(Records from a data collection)
┏━━

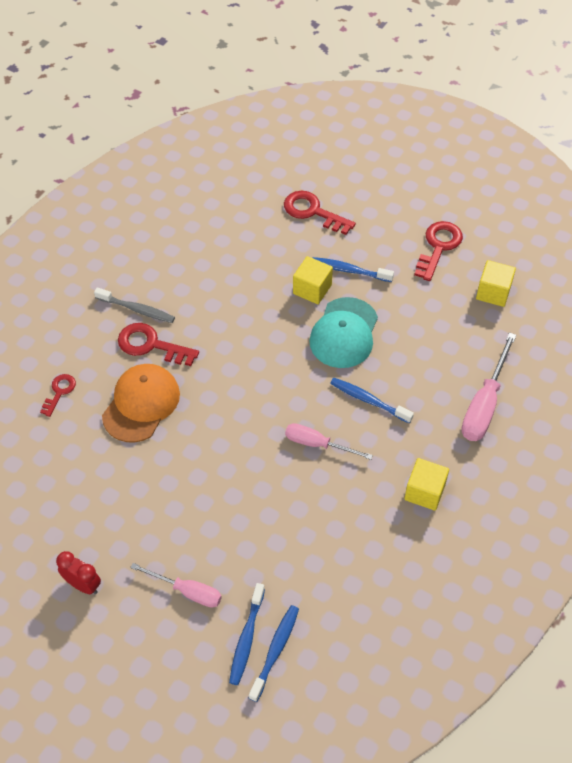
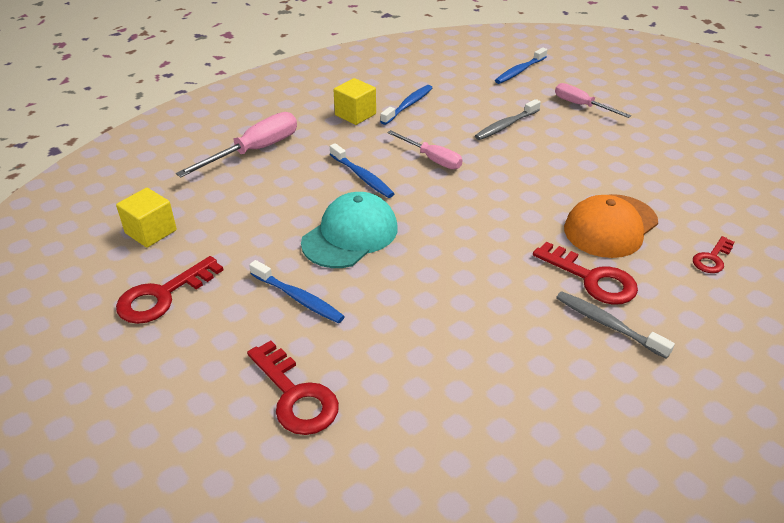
camera: 160 degrees left, 15 degrees down
(83, 584) = (672, 124): red clock -> none
(246, 638) = (539, 79): blue toothbrush -> blue toothbrush (408, 105)
(262, 523) = (506, 125): none -> grey toothbrush
(312, 289) = (360, 289): yellow cube -> none

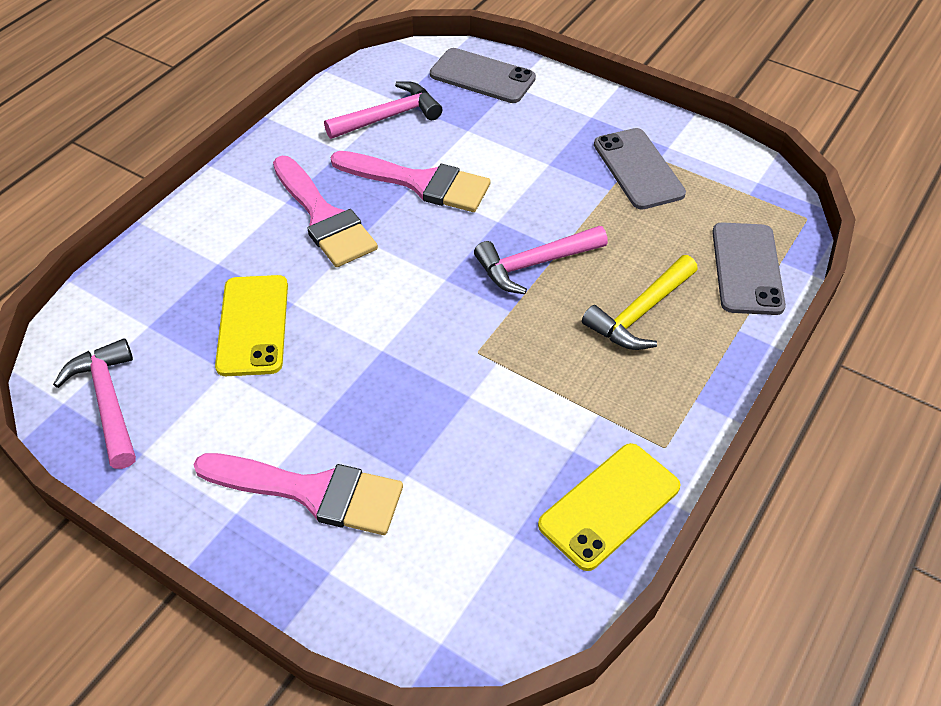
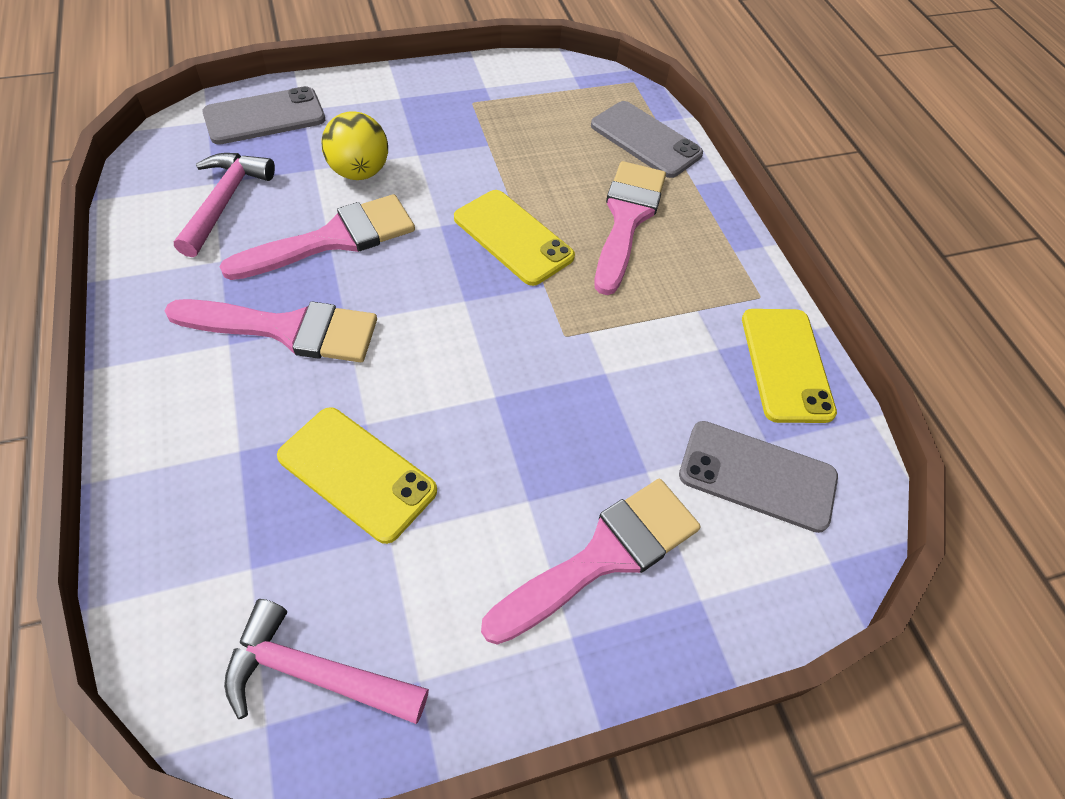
camera: 55 degrees left, 5 degrees up
(493, 150) = (359, 172): none -> yellow ball
(534, 264) = (513, 237): pink hammer -> yellow phone
(638, 169) = (487, 116): grey phone -> grey phone (757, 476)
(640, 313) = (627, 218): yellow hammer -> pink brush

┗━━

*EXERCISE:* Copy every line in the data above that has the string "left" in it.

*WORKED SOLUTION:*
camera: 160 degrees left, 15 degrees down
camera: 55 degrees left, 5 degrees up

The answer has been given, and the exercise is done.